# [Data for this task]
-=-=-
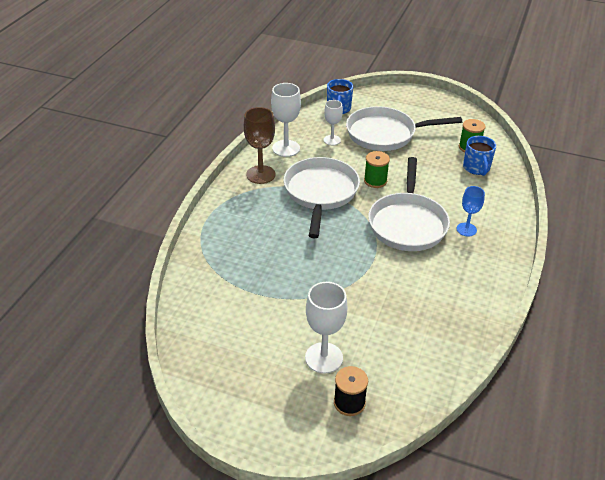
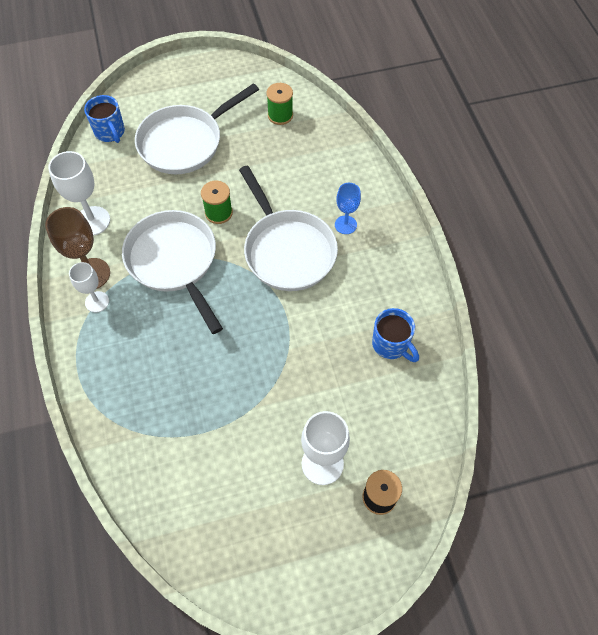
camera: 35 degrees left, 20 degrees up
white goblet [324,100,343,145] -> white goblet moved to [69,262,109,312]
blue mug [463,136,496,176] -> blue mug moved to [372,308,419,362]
-=-=-
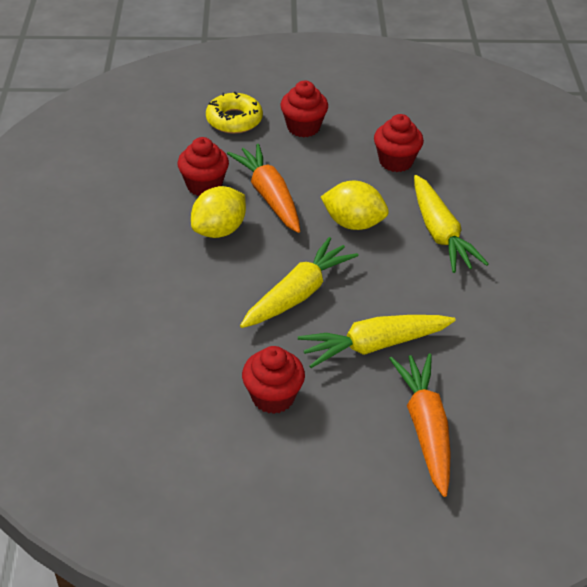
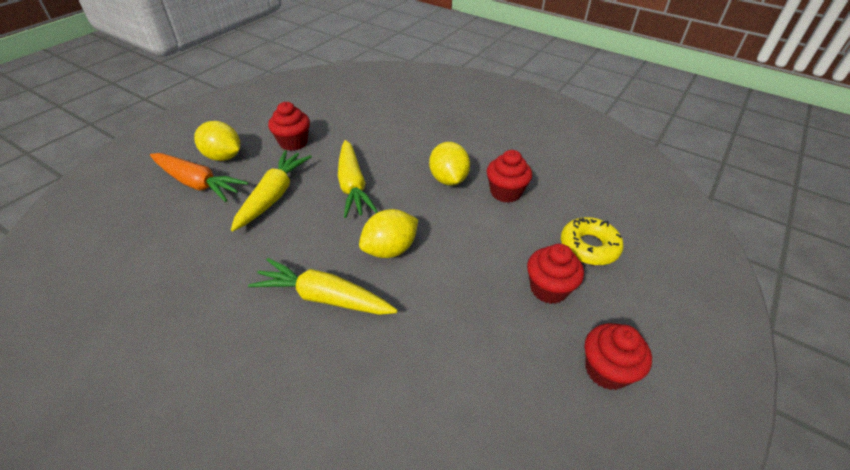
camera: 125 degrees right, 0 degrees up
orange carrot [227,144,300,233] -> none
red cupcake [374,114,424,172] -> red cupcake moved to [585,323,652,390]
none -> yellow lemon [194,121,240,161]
-=-=-
# [Work request]
Some lines contain the word "moved". Pull each one out of the listing.

# [Response below]
white goblet [324,100,343,145] -> white goblet moved to [69,262,109,312]
blue mug [463,136,496,176] -> blue mug moved to [372,308,419,362]
red cupcake [374,114,424,172] -> red cupcake moved to [585,323,652,390]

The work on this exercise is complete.